◆ GIVEN PROBLEM ◆
Print every one of the rows below character for character, keeping them in their original order.

Stored records
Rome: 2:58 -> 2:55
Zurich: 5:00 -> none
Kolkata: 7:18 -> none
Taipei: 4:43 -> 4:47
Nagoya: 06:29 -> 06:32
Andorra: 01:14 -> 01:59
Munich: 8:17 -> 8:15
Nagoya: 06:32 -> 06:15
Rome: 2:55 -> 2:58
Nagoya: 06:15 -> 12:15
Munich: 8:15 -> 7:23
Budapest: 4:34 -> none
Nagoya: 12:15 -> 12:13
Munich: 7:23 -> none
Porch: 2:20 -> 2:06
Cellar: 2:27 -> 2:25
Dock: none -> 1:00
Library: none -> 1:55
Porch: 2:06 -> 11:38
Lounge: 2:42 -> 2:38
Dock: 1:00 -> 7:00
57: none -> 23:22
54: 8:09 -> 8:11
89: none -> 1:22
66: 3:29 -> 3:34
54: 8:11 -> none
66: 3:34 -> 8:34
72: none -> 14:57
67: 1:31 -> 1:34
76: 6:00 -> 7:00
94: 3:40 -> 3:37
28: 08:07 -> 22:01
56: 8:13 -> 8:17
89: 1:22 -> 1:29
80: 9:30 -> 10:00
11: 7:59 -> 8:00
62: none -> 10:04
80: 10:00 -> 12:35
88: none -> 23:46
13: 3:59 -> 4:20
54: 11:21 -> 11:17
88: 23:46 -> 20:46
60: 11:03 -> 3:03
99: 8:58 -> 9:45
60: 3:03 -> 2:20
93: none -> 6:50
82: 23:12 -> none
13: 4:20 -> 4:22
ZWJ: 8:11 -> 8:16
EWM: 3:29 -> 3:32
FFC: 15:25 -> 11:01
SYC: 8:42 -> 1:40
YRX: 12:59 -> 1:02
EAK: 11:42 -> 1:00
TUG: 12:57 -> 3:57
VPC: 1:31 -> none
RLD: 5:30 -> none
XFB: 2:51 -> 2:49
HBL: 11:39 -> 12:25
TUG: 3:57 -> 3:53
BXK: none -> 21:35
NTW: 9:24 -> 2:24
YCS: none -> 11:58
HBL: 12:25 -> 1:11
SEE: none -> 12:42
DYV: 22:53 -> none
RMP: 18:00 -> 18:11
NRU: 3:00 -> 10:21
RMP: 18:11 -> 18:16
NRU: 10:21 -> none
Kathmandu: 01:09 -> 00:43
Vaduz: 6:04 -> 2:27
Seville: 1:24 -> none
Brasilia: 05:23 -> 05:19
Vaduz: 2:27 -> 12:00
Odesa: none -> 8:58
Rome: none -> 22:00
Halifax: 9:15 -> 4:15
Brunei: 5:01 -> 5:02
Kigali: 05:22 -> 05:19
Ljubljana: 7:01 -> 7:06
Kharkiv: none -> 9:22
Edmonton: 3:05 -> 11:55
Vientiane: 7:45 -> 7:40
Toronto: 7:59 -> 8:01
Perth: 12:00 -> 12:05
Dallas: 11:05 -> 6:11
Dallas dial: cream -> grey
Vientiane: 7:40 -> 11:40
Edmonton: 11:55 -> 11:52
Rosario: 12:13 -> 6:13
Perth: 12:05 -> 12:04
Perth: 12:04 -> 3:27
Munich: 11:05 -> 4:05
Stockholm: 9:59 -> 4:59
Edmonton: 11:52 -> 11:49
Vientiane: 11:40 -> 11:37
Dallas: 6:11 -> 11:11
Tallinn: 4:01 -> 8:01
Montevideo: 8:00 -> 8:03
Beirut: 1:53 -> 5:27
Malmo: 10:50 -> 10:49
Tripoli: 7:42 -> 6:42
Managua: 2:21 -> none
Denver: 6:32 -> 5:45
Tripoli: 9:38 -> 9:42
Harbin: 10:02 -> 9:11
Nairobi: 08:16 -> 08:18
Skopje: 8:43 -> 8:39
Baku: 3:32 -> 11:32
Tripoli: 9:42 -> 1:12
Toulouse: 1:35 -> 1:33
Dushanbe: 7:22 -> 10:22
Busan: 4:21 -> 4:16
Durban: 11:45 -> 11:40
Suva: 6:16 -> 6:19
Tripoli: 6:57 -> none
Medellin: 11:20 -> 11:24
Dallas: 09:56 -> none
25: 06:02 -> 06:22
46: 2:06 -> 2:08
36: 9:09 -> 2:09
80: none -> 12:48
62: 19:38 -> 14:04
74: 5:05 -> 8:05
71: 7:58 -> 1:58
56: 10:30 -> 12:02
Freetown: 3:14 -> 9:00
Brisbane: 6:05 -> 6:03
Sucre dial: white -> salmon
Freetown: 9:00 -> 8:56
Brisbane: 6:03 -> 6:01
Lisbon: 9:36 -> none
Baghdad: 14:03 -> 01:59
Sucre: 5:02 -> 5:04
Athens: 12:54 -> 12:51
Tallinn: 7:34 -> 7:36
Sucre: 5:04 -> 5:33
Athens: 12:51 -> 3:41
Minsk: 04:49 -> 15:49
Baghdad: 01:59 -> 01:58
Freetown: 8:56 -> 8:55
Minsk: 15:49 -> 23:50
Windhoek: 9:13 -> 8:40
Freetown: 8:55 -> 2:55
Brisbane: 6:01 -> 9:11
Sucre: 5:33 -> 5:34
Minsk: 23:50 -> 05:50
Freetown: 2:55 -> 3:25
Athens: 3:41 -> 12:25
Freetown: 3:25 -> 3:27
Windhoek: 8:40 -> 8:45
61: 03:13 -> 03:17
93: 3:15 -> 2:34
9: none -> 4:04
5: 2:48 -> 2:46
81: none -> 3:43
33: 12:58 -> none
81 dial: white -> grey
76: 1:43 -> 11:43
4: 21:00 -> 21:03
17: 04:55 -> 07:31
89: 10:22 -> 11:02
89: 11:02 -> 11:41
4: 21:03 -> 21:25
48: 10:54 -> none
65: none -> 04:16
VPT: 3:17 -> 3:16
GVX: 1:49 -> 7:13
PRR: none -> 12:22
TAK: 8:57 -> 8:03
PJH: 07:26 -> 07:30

◆ EXPECTED ANSWER ◆
Rome: 2:58 -> 2:55
Zurich: 5:00 -> none
Kolkata: 7:18 -> none
Taipei: 4:43 -> 4:47
Nagoya: 06:29 -> 06:32
Andorra: 01:14 -> 01:59
Munich: 8:17 -> 8:15
Nagoya: 06:32 -> 06:15
Rome: 2:55 -> 2:58
Nagoya: 06:15 -> 12:15
Munich: 8:15 -> 7:23
Budapest: 4:34 -> none
Nagoya: 12:15 -> 12:13
Munich: 7:23 -> none
Porch: 2:20 -> 2:06
Cellar: 2:27 -> 2:25
Dock: none -> 1:00
Library: none -> 1:55
Porch: 2:06 -> 11:38
Lounge: 2:42 -> 2:38
Dock: 1:00 -> 7:00
57: none -> 23:22
54: 8:09 -> 8:11
89: none -> 1:22
66: 3:29 -> 3:34
54: 8:11 -> none
66: 3:34 -> 8:34
72: none -> 14:57
67: 1:31 -> 1:34
76: 6:00 -> 7:00
94: 3:40 -> 3:37
28: 08:07 -> 22:01
56: 8:13 -> 8:17
89: 1:22 -> 1:29
80: 9:30 -> 10:00
11: 7:59 -> 8:00
62: none -> 10:04
80: 10:00 -> 12:35
88: none -> 23:46
13: 3:59 -> 4:20
54: 11:21 -> 11:17
88: 23:46 -> 20:46
60: 11:03 -> 3:03
99: 8:58 -> 9:45
60: 3:03 -> 2:20
93: none -> 6:50
82: 23:12 -> none
13: 4:20 -> 4:22
ZWJ: 8:11 -> 8:16
EWM: 3:29 -> 3:32
FFC: 15:25 -> 11:01
SYC: 8:42 -> 1:40
YRX: 12:59 -> 1:02
EAK: 11:42 -> 1:00
TUG: 12:57 -> 3:57
VPC: 1:31 -> none
RLD: 5:30 -> none
XFB: 2:51 -> 2:49
HBL: 11:39 -> 12:25
TUG: 3:57 -> 3:53
BXK: none -> 21:35
NTW: 9:24 -> 2:24
YCS: none -> 11:58
HBL: 12:25 -> 1:11
SEE: none -> 12:42
DYV: 22:53 -> none
RMP: 18:00 -> 18:11
NRU: 3:00 -> 10:21
RMP: 18:11 -> 18:16
NRU: 10:21 -> none
Kathmandu: 01:09 -> 00:43
Vaduz: 6:04 -> 2:27
Seville: 1:24 -> none
Brasilia: 05:23 -> 05:19
Vaduz: 2:27 -> 12:00
Odesa: none -> 8:58
Rome: none -> 22:00
Halifax: 9:15 -> 4:15
Brunei: 5:01 -> 5:02
Kigali: 05:22 -> 05:19
Ljubljana: 7:01 -> 7:06
Kharkiv: none -> 9:22
Edmonton: 3:05 -> 11:55
Vientiane: 7:45 -> 7:40
Toronto: 7:59 -> 8:01
Perth: 12:00 -> 12:05
Dallas: 11:05 -> 6:11
Dallas dial: cream -> grey
Vientiane: 7:40 -> 11:40
Edmonton: 11:55 -> 11:52
Rosario: 12:13 -> 6:13
Perth: 12:05 -> 12:04
Perth: 12:04 -> 3:27
Munich: 11:05 -> 4:05
Stockholm: 9:59 -> 4:59
Edmonton: 11:52 -> 11:49
Vientiane: 11:40 -> 11:37
Dallas: 6:11 -> 11:11
Tallinn: 4:01 -> 8:01
Montevideo: 8:00 -> 8:03
Beirut: 1:53 -> 5:27
Malmo: 10:50 -> 10:49
Tripoli: 7:42 -> 6:42
Managua: 2:21 -> none
Denver: 6:32 -> 5:45
Tripoli: 9:38 -> 9:42
Harbin: 10:02 -> 9:11
Nairobi: 08:16 -> 08:18
Skopje: 8:43 -> 8:39
Baku: 3:32 -> 11:32
Tripoli: 9:42 -> 1:12
Toulouse: 1:35 -> 1:33
Dushanbe: 7:22 -> 10:22
Busan: 4:21 -> 4:16
Durban: 11:45 -> 11:40
Suva: 6:16 -> 6:19
Tripoli: 6:57 -> none
Medellin: 11:20 -> 11:24
Dallas: 09:56 -> none
25: 06:02 -> 06:22
46: 2:06 -> 2:08
36: 9:09 -> 2:09
80: none -> 12:48
62: 19:38 -> 14:04
74: 5:05 -> 8:05
71: 7:58 -> 1:58
56: 10:30 -> 12:02
Freetown: 3:14 -> 9:00
Brisbane: 6:05 -> 6:03
Sucre dial: white -> salmon
Freetown: 9:00 -> 8:56
Brisbane: 6:03 -> 6:01
Lisbon: 9:36 -> none
Baghdad: 14:03 -> 01:59
Sucre: 5:02 -> 5:04
Athens: 12:54 -> 12:51
Tallinn: 7:34 -> 7:36
Sucre: 5:04 -> 5:33
Athens: 12:51 -> 3:41
Minsk: 04:49 -> 15:49
Baghdad: 01:59 -> 01:58
Freetown: 8:56 -> 8:55
Minsk: 15:49 -> 23:50
Windhoek: 9:13 -> 8:40
Freetown: 8:55 -> 2:55
Brisbane: 6:01 -> 9:11
Sucre: 5:33 -> 5:34
Minsk: 23:50 -> 05:50
Freetown: 2:55 -> 3:25
Athens: 3:41 -> 12:25
Freetown: 3:25 -> 3:27
Windhoek: 8:40 -> 8:45
61: 03:13 -> 03:17
93: 3:15 -> 2:34
9: none -> 4:04
5: 2:48 -> 2:46
81: none -> 3:43
33: 12:58 -> none
81 dial: white -> grey
76: 1:43 -> 11:43
4: 21:00 -> 21:03
17: 04:55 -> 07:31
89: 10:22 -> 11:02
89: 11:02 -> 11:41
4: 21:03 -> 21:25
48: 10:54 -> none
65: none -> 04:16
VPT: 3:17 -> 3:16
GVX: 1:49 -> 7:13
PRR: none -> 12:22
TAK: 8:57 -> 8:03
PJH: 07:26 -> 07:30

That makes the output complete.